AVAILABLE DATA —
________________________

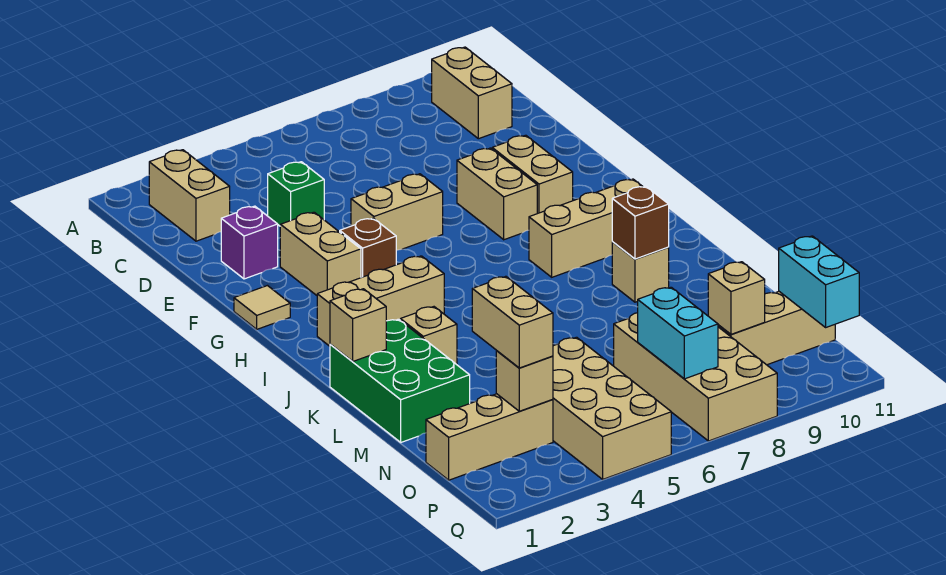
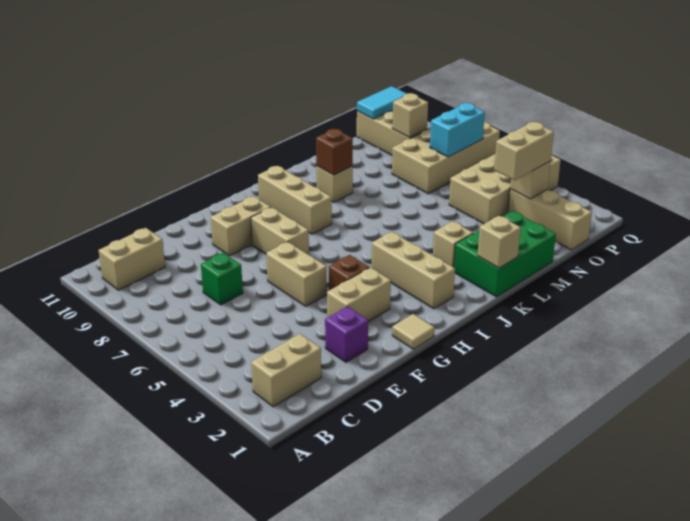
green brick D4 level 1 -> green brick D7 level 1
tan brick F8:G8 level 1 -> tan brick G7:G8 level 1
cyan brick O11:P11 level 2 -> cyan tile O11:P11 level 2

________________________

WHAT TO DO — Set down, word for word, the full listing above, and carry over no pictures.

TASK RESPONSE —
green brick D4 level 1 -> green brick D7 level 1
tan brick F8:G8 level 1 -> tan brick G7:G8 level 1
cyan brick O11:P11 level 2 -> cyan tile O11:P11 level 2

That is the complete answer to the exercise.